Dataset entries
^^^^^^^^

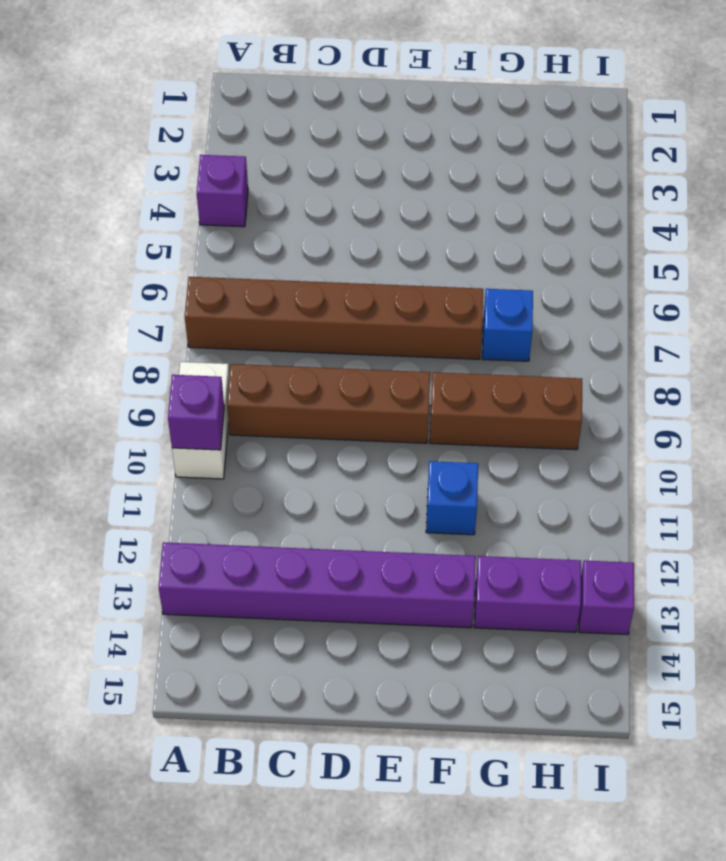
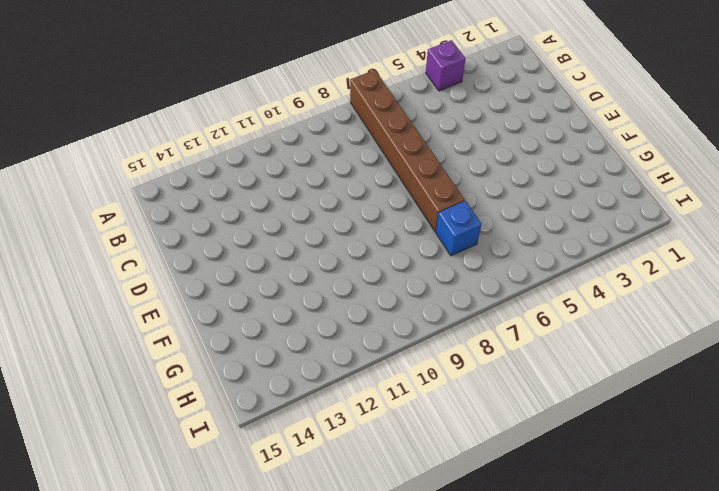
none -> white brick A9:A10 level 1
none -> purple brick A13:F13 level 1

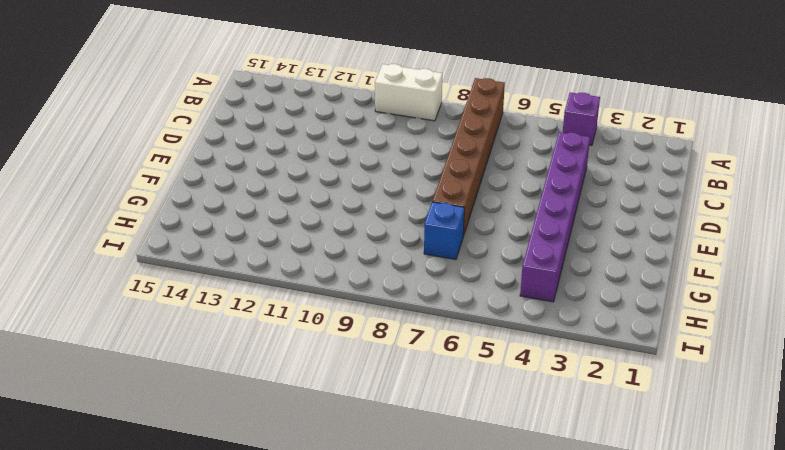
purple brick C4:H4 level 1 -> purple brick A13:F13 level 1
none -> brown brick B9:E9 level 1
none -> brown brick F9:H9 level 1

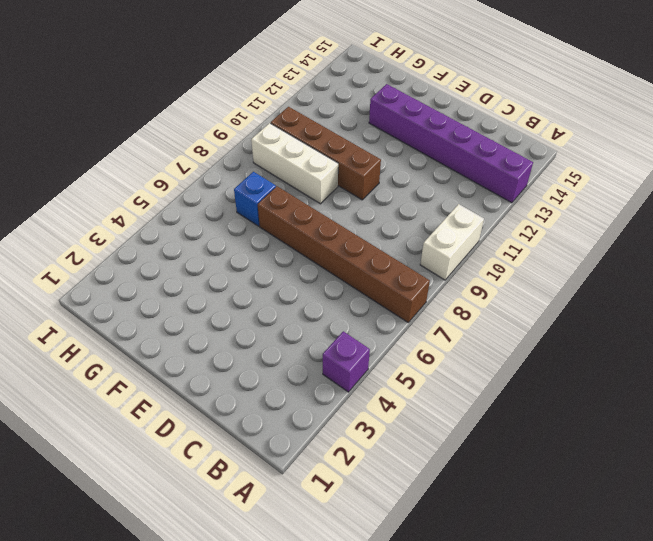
brown brick E10:H10 level 1 -> brown brick B9:E9 level 1
white brick F9:H9 level 1 -> brown brick F9:H9 level 1
none -> blue brick F11 level 1
none -> purple brick G13:H13 level 1

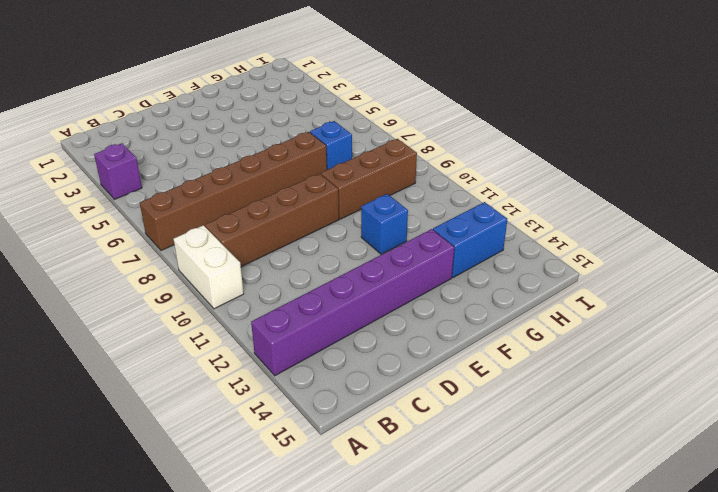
blue brick G13:H13 level 1 -> purple brick G13:H13 level 1
none -> purple brick I13 level 1
none -> purple brick A10 level 2

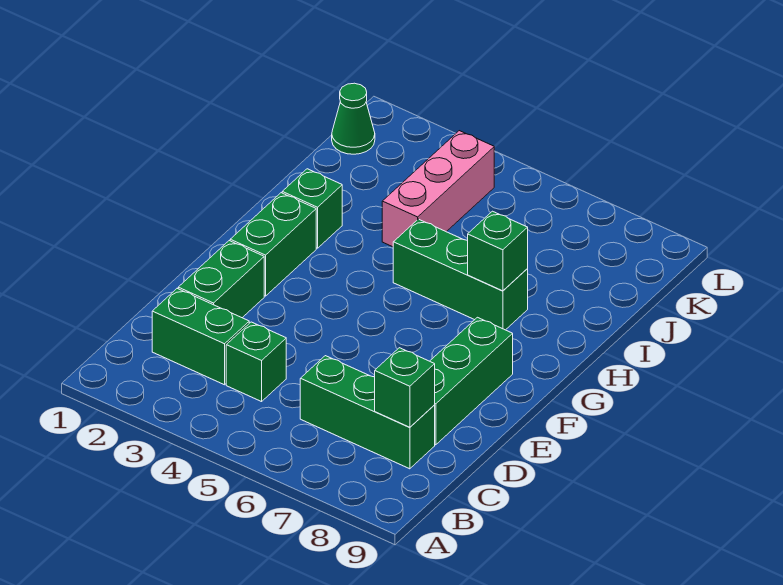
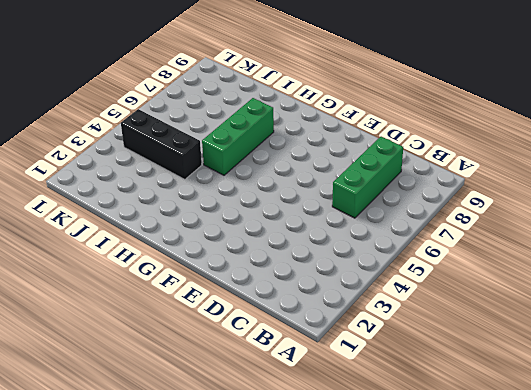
black brick I4:K4 level 1 -> pink brick I4:K4 level 1
none -> green brick C2:C3 level 1
none -> green brick C4 level 1
none -> green brick D2:E2 level 1

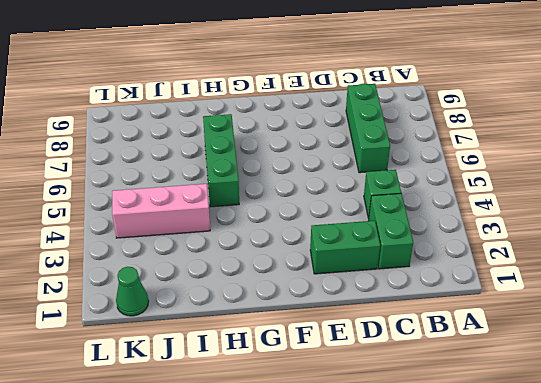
none -> green brick D8:F8 level 1
none -> green brick F2:G2 level 1
none -> green brick H2 level 1

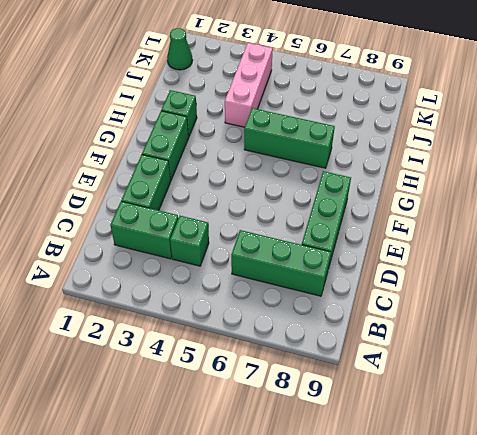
none -> green brick C8 level 2
none -> green brick H7 level 2

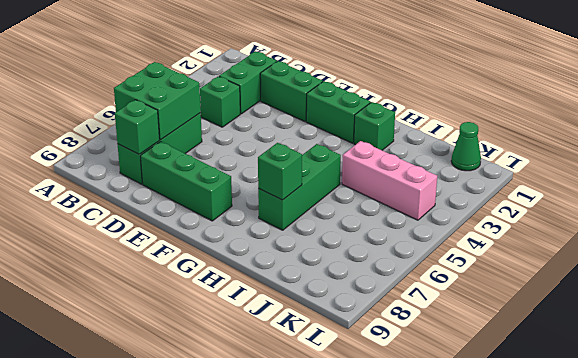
green brick B6:C7 level 2 -> none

^^^^^^^^

*TASK DESCRIPTION*: With the images removed, give back every entry exactly as shown.

*OUTPUT BELOW*:
none -> white brick A9:A10 level 1
none -> purple brick A13:F13 level 1

purple brick C4:H4 level 1 -> purple brick A13:F13 level 1
none -> brown brick B9:E9 level 1
none -> brown brick F9:H9 level 1

brown brick E10:H10 level 1 -> brown brick B9:E9 level 1
white brick F9:H9 level 1 -> brown brick F9:H9 level 1
none -> blue brick F11 level 1
none -> purple brick G13:H13 level 1

blue brick G13:H13 level 1 -> purple brick G13:H13 level 1
none -> purple brick I13 level 1
none -> purple brick A10 level 2

black brick I4:K4 level 1 -> pink brick I4:K4 level 1
none -> green brick C2:C3 level 1
none -> green brick C4 level 1
none -> green brick D2:E2 level 1

none -> green brick D8:F8 level 1
none -> green brick F2:G2 level 1
none -> green brick H2 level 1

none -> green brick C8 level 2
none -> green brick H7 level 2

green brick B6:C7 level 2 -> none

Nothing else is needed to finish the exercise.